* **WHAT IS NEEDED**
Print only the line with "none -> black slope H6:H8 level 2 top 8" and the lines after it, ending with the last line of the material, each exactly as it stands.
------------------------
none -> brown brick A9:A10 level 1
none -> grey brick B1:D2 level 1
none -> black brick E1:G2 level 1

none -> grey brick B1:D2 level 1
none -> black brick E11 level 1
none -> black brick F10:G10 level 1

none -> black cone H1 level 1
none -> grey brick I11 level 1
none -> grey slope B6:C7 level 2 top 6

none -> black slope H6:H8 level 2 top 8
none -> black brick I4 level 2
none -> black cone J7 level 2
------------------------
* **FINISHED EXERCISE**
none -> black slope H6:H8 level 2 top 8
none -> black brick I4 level 2
none -> black cone J7 level 2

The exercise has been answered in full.